Problem to solve
Could you retype every line below exactly, omitting the images?

Input data
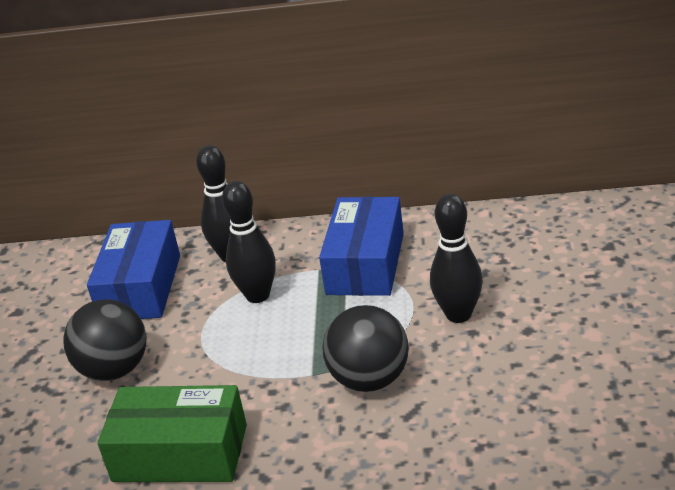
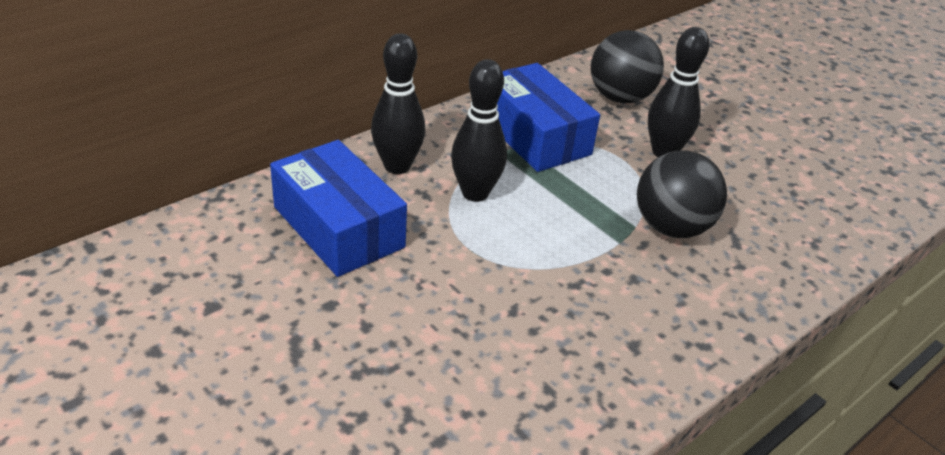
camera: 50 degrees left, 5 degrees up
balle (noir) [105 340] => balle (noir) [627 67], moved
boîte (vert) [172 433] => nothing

Output of the task
camera: 50 degrees left, 5 degrees up
balle (noir) [105 340] => balle (noir) [627 67], moved
boîte (vert) [172 433] => nothing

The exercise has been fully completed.